◆ **THE PROBLEM**
Word for word, please copy the listing below, with its pictures left out.

◆ **COLLECTED DATA**

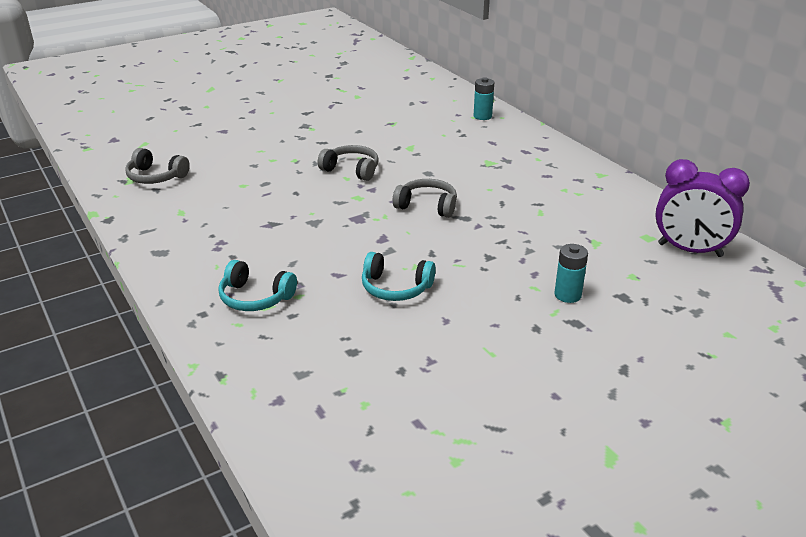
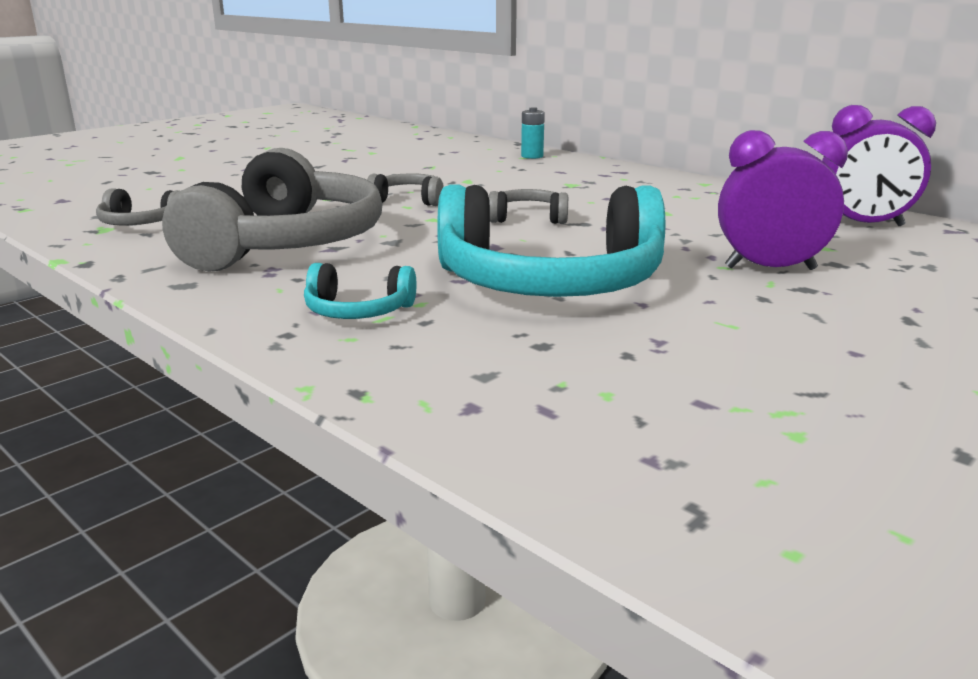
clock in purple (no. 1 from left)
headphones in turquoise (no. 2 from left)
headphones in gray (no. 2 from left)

◆ **REPLY**
clock in purple (no. 1 from left)
headphones in turquoise (no. 2 from left)
headphones in gray (no. 2 from left)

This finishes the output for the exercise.